▶ **About this exercise**: All the data should be repeated exactly. Any image in it is left out.

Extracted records

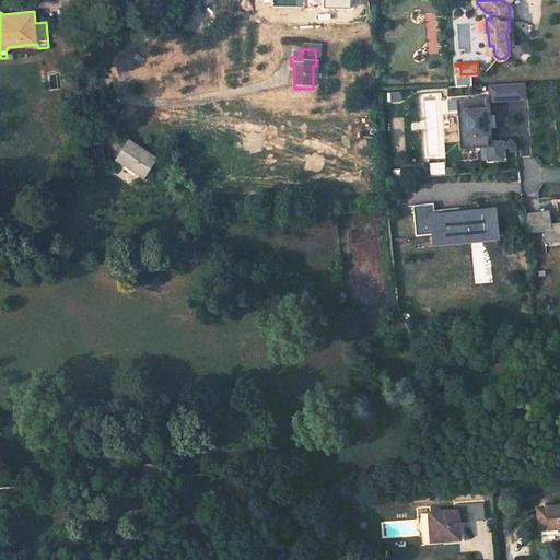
[(489,96),(506,95),(506,100),(524,98),(523,82),(488,84),(489,96)]
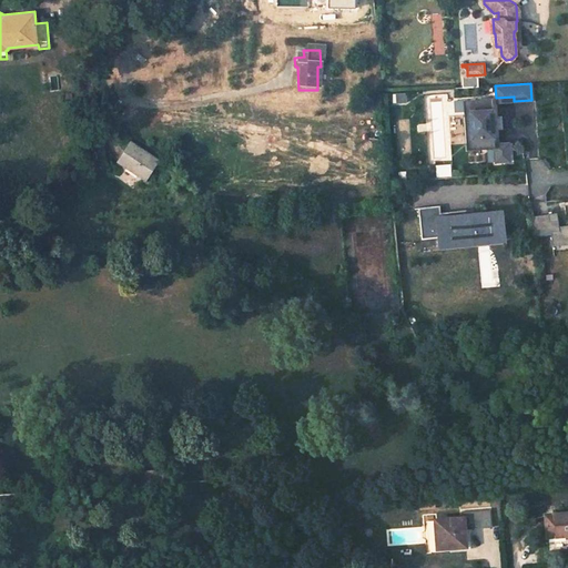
[(494,143),(492,94),(463,95),(464,108),(470,108),(472,134),(482,134),(482,145),(494,144),(495,161),(508,160),(508,142),(494,143)]
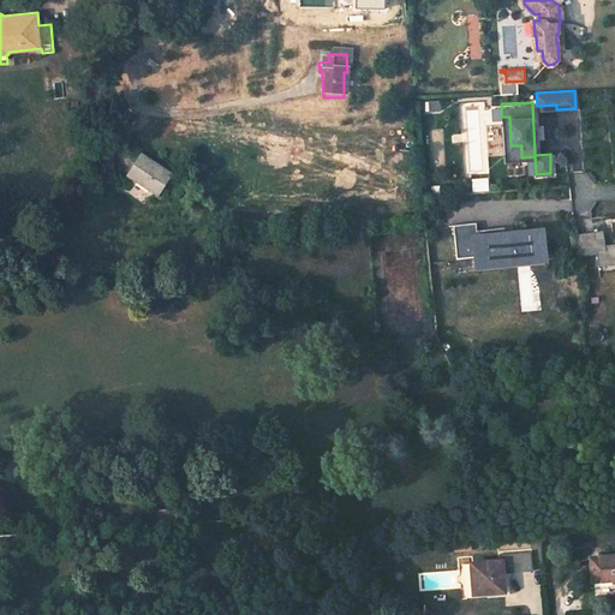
[(129,174),(160,193),(174,172),(143,153),(129,174)]
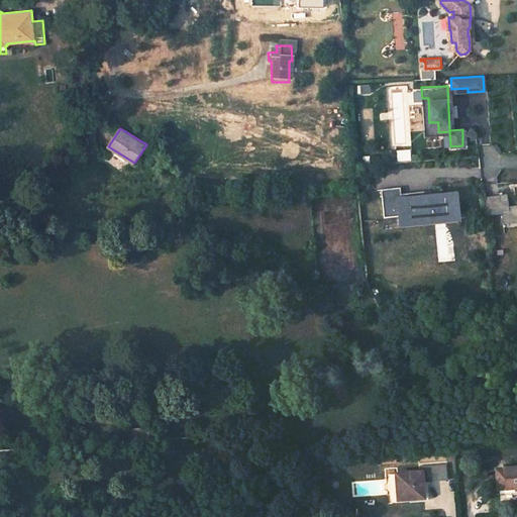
[(398,186),(379,188),(382,216),(411,214),(411,219),(454,215),(453,205),(452,193),(423,196),(422,190),(399,192),(398,186)]
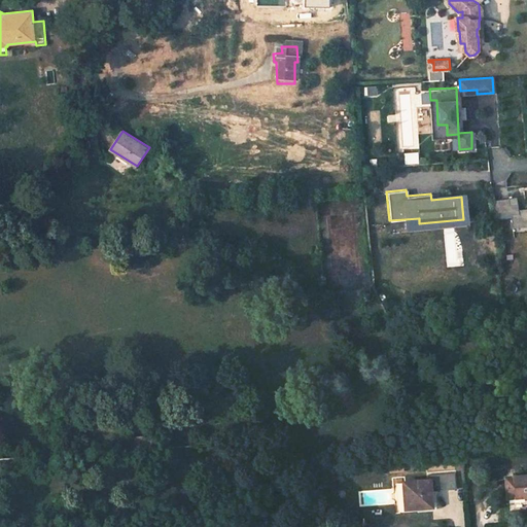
[(526,200),(518,202),(517,189),(493,192),(494,214),(511,211),(513,224),(526,221),(526,200)]
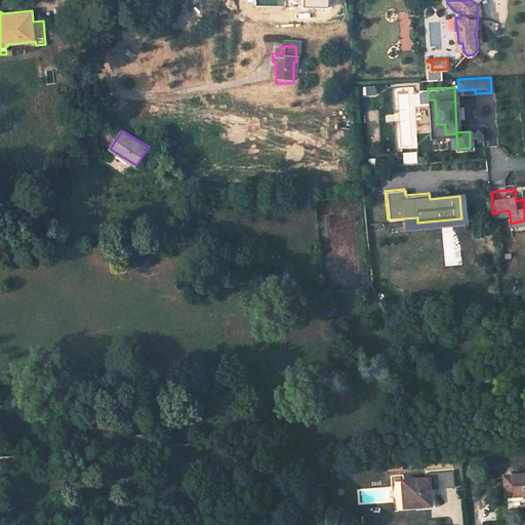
[(524,472),(501,474),(505,494),(524,492),(524,472)]
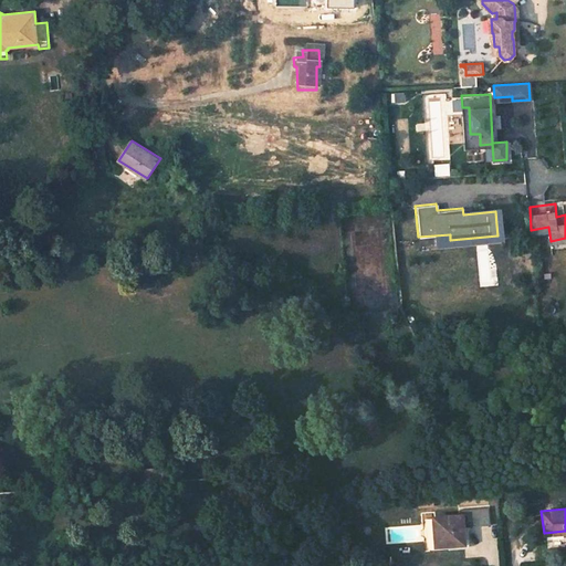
[(429,517),(431,546),(460,544),(459,516),(429,517)]
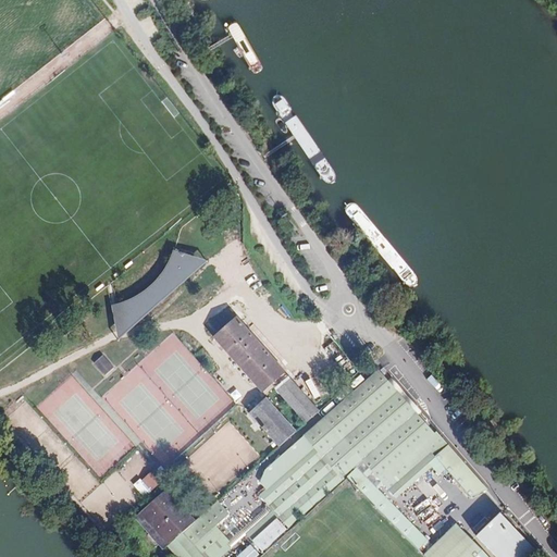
[(293,229),(285,218),(281,221),(287,232),(293,229)]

▶ **Reply**:
[(489,96),(506,95),(506,100),(524,98),(523,82),(488,84),(489,96)]
[(494,143),(492,94),(463,95),(464,108),(470,108),(472,134),(482,134),(482,145),(494,144),(495,161),(508,160),(508,142),(494,143)]
[(129,174),(160,193),(174,172),(143,153),(129,174)]
[(398,186),(379,188),(382,216),(411,214),(411,219),(454,215),(453,205),(452,193),(423,196),(422,190),(399,192),(398,186)]
[(526,200),(518,202),(517,189),(493,192),(494,214),(511,211),(513,224),(526,221),(526,200)]
[(524,472),(501,474),(505,494),(524,492),(524,472)]
[(429,517),(431,546),(460,544),(459,516),(429,517)]
[(293,229),(285,218),(281,221),(287,232),(293,229)]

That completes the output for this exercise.